## WHAT IS NEEDED
Count the lines in the data below that contain the string "kern", and reply with the number alone.

[Dataset records]

┏━━

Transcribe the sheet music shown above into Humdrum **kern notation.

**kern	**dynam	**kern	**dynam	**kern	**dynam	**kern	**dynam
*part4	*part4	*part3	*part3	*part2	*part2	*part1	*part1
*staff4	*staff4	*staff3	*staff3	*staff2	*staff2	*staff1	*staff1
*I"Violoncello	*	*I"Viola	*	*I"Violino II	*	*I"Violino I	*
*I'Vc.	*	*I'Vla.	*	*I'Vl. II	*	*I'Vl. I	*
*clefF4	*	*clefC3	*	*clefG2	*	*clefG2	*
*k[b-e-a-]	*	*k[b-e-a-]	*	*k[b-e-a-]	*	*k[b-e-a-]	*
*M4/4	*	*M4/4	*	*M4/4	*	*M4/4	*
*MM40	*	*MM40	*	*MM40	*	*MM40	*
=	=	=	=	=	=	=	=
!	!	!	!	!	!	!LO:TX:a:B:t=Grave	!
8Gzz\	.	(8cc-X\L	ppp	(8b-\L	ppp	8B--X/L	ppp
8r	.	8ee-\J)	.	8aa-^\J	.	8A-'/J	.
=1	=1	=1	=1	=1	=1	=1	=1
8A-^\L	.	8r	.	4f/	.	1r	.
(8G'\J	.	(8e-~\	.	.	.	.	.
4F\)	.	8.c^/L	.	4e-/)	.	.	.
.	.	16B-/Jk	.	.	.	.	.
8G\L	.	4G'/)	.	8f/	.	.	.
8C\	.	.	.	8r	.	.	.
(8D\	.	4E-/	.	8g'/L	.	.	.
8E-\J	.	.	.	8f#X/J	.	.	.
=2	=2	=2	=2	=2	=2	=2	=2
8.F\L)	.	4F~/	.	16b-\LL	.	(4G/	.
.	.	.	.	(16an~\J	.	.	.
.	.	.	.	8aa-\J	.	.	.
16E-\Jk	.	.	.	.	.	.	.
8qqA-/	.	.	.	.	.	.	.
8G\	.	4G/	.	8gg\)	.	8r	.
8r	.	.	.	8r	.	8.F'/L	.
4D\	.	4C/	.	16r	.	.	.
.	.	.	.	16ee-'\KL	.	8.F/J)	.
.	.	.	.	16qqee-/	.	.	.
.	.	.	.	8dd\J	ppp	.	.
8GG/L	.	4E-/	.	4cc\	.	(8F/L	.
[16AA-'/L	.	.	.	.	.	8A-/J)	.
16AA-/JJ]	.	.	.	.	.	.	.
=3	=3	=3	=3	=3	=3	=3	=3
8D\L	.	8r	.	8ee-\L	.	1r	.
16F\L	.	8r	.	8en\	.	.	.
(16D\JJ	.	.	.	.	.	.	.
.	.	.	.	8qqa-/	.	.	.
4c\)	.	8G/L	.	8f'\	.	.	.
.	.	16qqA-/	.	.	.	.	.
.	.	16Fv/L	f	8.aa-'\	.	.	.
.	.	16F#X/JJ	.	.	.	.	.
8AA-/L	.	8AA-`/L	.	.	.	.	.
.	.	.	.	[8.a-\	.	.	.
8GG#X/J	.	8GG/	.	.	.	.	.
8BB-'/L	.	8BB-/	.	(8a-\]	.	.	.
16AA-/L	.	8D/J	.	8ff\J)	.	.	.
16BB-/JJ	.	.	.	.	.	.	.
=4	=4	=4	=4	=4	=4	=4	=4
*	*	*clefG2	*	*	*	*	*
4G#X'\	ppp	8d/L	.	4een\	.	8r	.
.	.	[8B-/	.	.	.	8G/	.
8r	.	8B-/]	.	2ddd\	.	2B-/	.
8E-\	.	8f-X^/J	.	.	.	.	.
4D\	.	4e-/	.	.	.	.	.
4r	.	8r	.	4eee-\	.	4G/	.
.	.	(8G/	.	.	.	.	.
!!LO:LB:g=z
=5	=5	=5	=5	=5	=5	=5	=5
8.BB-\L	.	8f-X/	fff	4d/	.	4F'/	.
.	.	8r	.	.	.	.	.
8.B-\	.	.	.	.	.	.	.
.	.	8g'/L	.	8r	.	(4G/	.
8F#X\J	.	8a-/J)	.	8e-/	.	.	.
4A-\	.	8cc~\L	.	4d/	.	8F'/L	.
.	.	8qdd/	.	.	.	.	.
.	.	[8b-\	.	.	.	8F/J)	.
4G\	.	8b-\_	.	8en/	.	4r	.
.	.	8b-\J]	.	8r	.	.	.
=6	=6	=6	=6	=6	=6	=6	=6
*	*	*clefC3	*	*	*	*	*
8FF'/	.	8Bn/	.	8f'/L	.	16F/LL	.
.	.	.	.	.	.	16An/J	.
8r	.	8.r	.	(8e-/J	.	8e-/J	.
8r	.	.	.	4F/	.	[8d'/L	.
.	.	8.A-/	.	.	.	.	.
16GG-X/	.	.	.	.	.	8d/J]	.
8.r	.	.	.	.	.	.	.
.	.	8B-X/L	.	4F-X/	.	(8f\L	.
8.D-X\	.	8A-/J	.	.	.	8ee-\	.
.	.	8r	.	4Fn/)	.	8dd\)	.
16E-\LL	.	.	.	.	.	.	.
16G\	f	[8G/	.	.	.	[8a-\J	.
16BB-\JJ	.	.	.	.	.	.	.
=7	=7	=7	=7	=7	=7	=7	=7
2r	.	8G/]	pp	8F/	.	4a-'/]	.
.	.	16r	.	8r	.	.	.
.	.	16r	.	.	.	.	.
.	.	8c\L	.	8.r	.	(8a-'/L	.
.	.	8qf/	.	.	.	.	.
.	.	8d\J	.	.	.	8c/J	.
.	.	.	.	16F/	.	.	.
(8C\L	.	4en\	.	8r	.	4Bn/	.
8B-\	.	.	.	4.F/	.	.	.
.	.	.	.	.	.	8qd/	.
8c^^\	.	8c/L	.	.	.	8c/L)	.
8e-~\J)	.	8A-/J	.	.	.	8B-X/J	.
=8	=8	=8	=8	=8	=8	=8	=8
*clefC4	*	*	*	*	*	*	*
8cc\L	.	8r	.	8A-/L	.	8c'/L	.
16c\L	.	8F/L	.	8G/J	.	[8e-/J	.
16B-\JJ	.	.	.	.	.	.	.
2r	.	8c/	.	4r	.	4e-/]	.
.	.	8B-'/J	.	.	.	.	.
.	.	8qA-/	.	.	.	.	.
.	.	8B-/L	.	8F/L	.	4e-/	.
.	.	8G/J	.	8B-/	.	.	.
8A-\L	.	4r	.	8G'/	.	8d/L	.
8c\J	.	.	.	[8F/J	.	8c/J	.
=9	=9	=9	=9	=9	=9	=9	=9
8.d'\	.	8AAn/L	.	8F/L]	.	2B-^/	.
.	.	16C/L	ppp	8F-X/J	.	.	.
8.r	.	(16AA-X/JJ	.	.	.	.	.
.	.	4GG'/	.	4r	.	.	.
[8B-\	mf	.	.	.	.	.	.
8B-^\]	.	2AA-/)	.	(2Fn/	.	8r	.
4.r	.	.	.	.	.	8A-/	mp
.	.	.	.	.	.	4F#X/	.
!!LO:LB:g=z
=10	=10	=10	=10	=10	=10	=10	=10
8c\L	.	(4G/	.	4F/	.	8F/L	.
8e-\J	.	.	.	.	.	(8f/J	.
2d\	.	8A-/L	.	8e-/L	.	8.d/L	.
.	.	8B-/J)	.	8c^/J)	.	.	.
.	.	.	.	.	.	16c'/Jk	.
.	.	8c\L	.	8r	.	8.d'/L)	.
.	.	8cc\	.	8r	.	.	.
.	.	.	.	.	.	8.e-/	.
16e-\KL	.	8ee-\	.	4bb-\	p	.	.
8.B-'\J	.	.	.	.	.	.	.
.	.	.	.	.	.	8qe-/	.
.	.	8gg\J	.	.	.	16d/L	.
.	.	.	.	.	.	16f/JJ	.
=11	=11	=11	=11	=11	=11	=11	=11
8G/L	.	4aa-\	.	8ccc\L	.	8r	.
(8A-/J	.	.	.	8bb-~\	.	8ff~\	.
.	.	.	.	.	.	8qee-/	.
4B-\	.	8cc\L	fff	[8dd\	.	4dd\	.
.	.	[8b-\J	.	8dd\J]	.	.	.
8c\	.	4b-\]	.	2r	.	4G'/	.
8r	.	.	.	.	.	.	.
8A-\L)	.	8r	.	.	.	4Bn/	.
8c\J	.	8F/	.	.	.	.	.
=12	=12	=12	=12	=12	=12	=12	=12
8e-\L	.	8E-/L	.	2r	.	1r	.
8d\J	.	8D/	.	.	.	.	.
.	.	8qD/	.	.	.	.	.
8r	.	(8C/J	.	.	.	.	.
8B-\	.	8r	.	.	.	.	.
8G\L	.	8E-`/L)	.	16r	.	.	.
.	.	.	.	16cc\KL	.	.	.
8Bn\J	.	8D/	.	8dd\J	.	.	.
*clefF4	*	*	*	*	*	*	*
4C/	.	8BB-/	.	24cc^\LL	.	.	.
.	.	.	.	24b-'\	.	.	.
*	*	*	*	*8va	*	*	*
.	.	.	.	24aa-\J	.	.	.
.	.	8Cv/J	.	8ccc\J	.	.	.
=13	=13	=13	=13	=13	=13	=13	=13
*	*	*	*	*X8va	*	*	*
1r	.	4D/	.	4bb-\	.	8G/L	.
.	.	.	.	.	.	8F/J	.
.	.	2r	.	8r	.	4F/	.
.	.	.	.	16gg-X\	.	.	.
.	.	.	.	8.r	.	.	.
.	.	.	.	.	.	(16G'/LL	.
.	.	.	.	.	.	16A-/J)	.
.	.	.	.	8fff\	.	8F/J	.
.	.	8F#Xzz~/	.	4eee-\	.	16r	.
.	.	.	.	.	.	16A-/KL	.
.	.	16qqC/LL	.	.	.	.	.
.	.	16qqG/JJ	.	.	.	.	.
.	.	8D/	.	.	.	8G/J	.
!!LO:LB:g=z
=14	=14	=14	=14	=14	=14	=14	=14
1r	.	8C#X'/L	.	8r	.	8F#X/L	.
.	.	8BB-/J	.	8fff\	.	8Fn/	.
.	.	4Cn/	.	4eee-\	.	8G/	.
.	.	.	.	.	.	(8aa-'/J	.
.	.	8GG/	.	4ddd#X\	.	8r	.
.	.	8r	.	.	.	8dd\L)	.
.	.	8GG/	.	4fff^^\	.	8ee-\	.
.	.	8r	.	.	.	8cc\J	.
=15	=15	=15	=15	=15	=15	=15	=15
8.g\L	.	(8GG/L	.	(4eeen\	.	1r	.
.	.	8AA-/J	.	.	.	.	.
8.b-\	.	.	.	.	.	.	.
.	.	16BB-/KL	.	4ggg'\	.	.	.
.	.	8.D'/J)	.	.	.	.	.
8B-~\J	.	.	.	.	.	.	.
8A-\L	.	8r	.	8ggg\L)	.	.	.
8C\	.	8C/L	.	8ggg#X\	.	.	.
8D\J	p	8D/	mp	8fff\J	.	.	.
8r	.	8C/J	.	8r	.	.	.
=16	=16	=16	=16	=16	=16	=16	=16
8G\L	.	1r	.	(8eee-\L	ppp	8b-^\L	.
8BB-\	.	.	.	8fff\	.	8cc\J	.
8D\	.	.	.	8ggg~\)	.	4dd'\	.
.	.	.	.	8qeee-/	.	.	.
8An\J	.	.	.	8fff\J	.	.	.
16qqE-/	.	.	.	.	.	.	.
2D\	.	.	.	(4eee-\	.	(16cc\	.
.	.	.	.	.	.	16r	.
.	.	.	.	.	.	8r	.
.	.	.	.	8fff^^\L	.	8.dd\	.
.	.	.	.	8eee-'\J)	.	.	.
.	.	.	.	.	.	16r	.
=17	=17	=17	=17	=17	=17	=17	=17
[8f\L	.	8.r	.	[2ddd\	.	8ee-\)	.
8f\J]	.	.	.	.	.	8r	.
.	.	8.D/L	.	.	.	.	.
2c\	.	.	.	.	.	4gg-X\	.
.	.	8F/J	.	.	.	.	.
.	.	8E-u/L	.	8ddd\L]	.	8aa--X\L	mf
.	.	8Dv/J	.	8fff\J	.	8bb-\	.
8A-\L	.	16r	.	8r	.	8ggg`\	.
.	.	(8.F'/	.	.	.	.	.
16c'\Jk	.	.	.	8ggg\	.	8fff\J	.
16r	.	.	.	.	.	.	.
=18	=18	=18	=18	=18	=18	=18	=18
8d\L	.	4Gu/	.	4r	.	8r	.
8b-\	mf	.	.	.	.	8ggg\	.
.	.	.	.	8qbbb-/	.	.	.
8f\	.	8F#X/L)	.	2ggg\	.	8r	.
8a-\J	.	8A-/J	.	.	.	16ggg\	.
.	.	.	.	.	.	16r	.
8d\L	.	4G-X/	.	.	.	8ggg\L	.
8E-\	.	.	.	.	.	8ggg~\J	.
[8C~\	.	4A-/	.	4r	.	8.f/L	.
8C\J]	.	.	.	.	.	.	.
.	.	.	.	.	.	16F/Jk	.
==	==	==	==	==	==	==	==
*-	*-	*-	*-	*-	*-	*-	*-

┗━━

## RESULT FOR THIS TASK
2